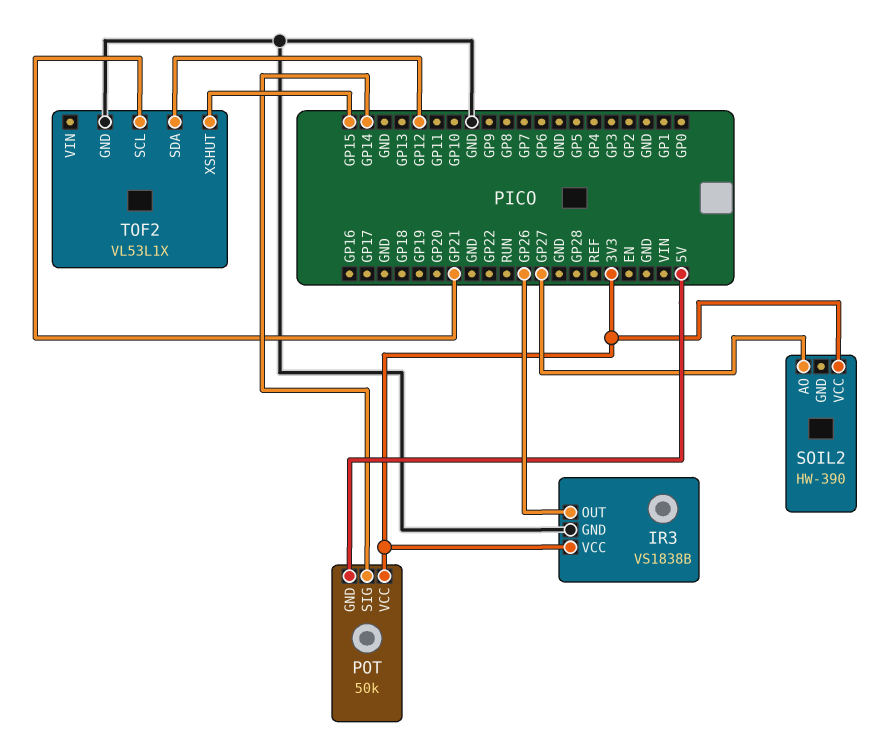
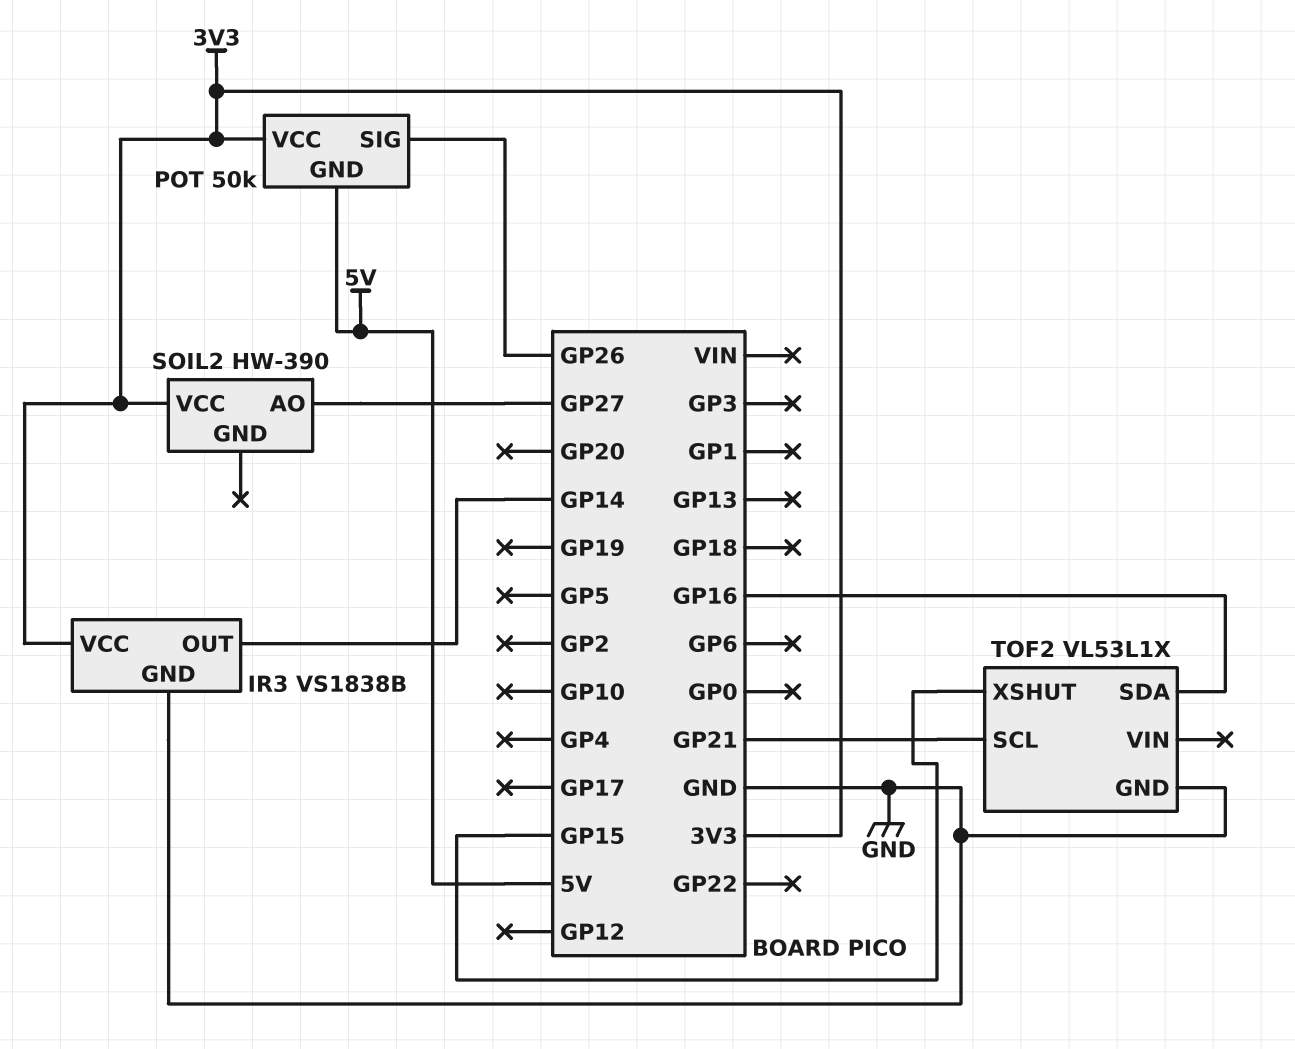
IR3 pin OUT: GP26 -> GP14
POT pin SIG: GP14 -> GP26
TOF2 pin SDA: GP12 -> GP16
--
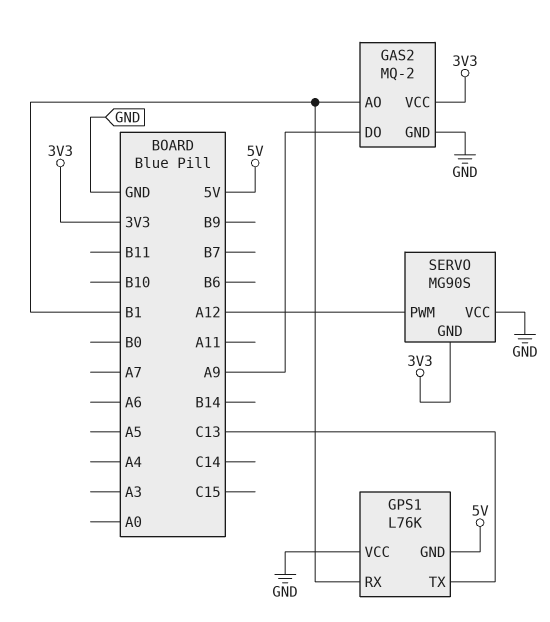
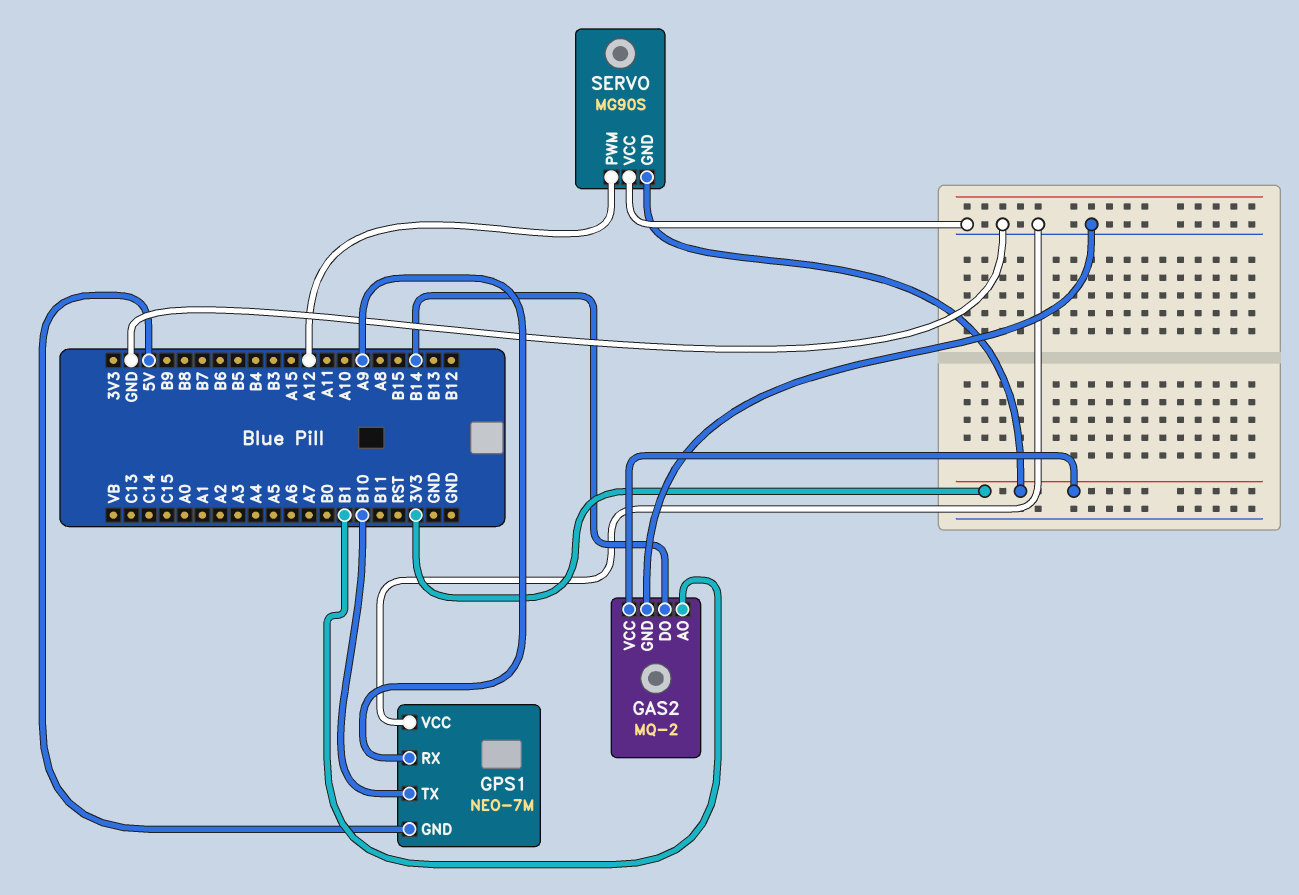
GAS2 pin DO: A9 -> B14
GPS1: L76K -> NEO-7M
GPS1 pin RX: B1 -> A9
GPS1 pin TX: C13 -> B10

# [Task instructions]
Using the data above, repeat exactly the lines that begin at the line with "GAS2 pin DO: A9 -> B14" and end at the line with "GPS1 pin TX: C13 -> B10", both ends included.

# [Your response]
GAS2 pin DO: A9 -> B14
GPS1: L76K -> NEO-7M
GPS1 pin RX: B1 -> A9
GPS1 pin TX: C13 -> B10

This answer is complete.